◆ Listed records ◆
━━━━

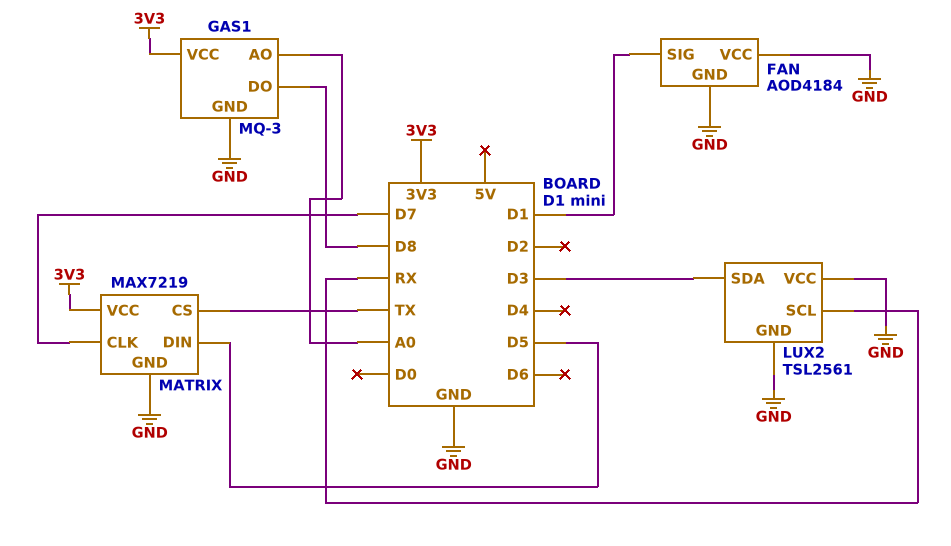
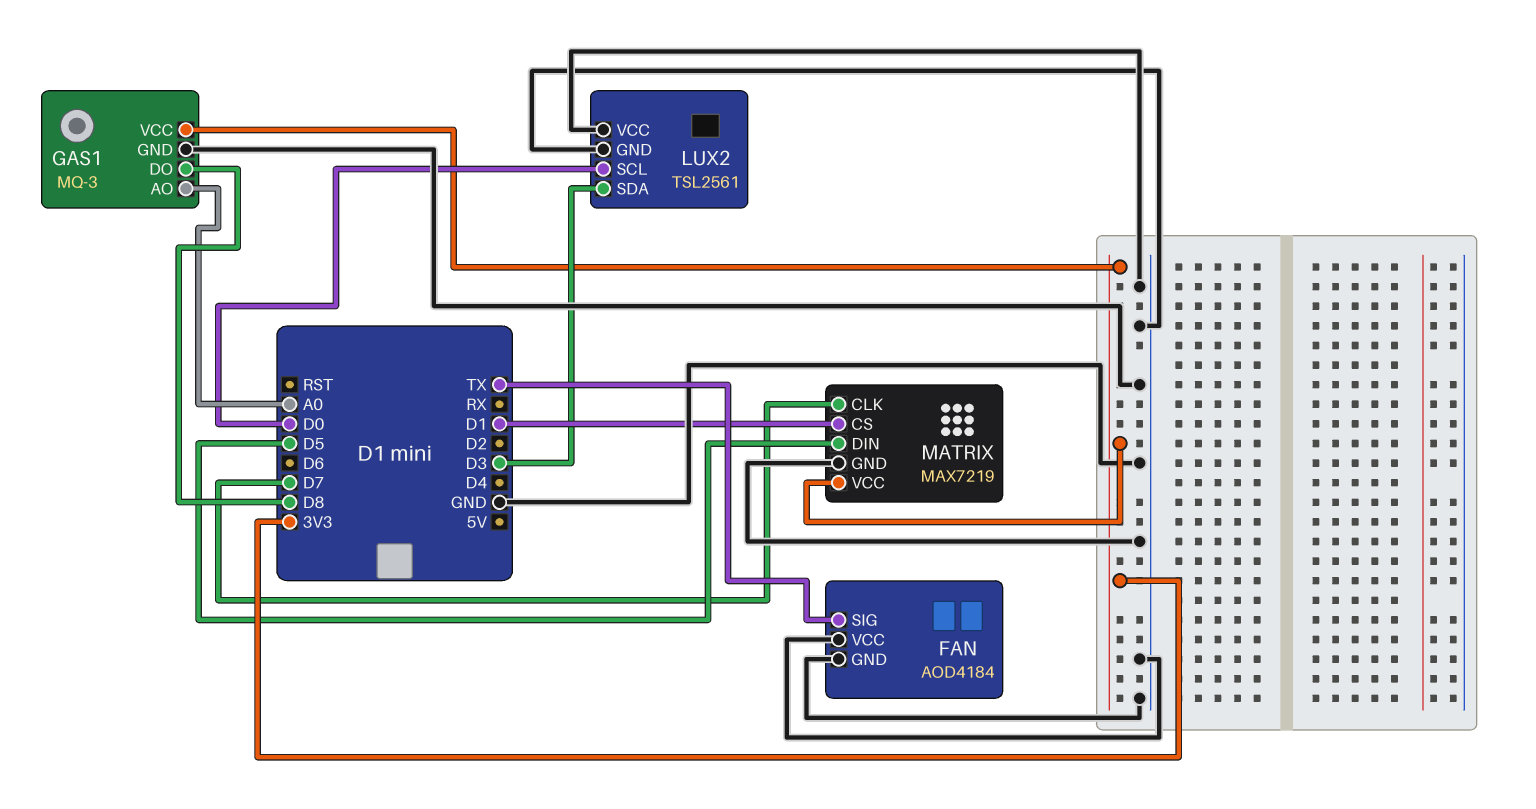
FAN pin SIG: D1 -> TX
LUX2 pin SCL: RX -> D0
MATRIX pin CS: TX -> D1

━━━━

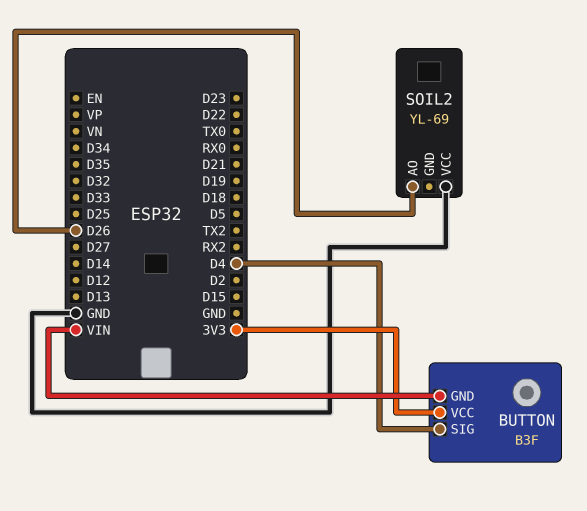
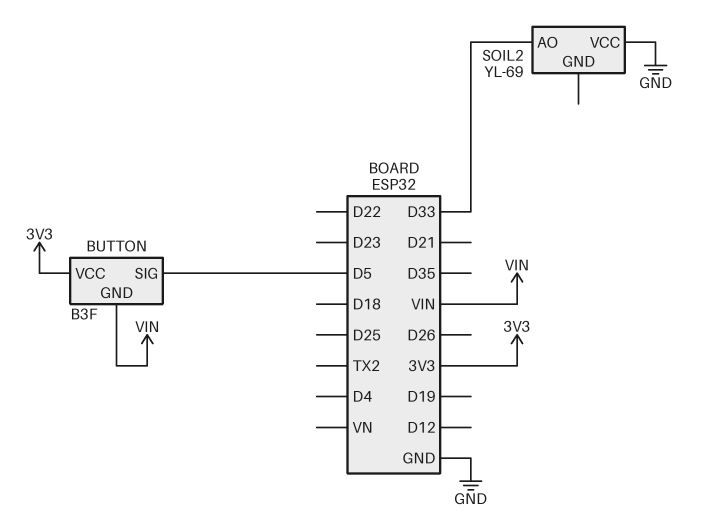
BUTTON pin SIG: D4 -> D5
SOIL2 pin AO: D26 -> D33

━━━━

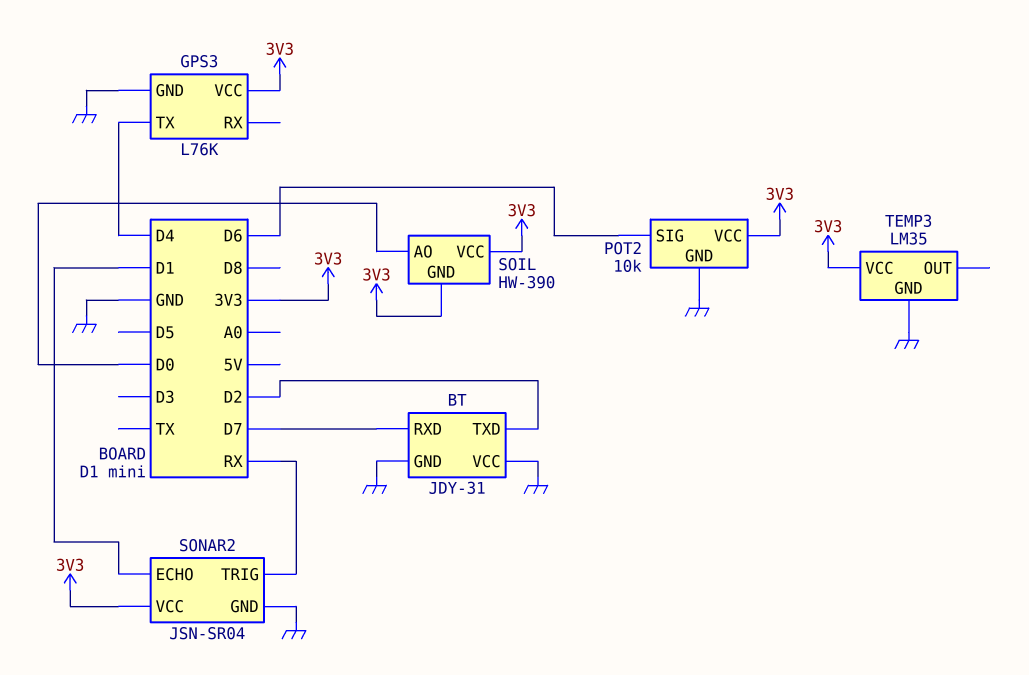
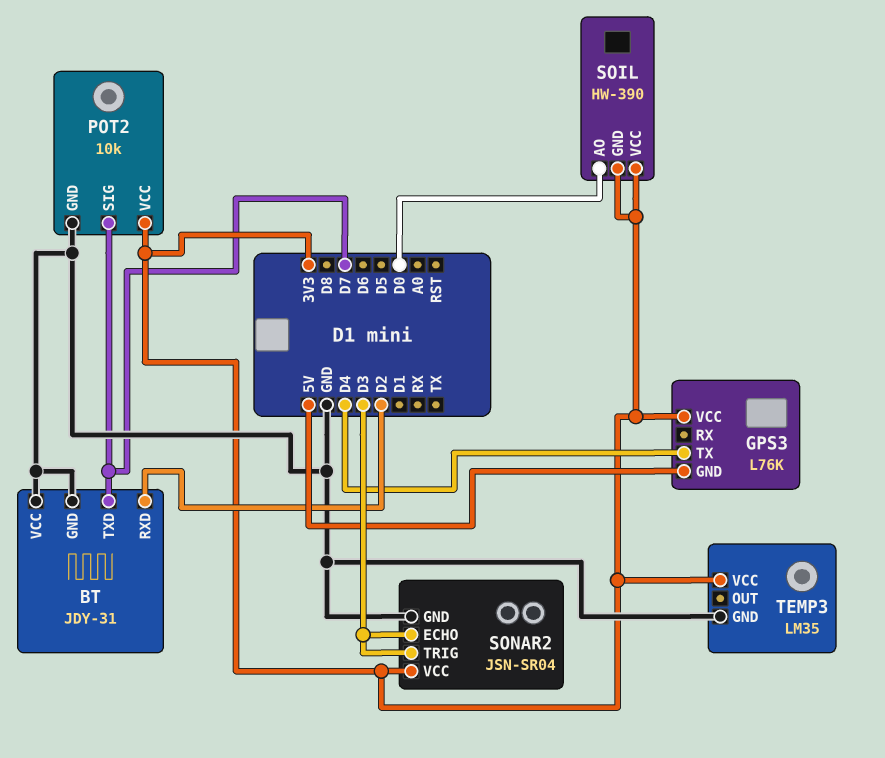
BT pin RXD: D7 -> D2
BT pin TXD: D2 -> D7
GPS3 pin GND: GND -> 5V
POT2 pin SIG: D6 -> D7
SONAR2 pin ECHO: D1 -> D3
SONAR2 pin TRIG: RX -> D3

━━━━

◆ Exercise aim ◆
Retype only the stretch of lines above starting at the one with "BT pin RXD: D7 -> D2" and stopping at the one with "SONAR2 pin TRIG: RX -> D3", exactly as written, with both kept.

◆ Response box ◆
BT pin RXD: D7 -> D2
BT pin TXD: D2 -> D7
GPS3 pin GND: GND -> 5V
POT2 pin SIG: D6 -> D7
SONAR2 pin ECHO: D1 -> D3
SONAR2 pin TRIG: RX -> D3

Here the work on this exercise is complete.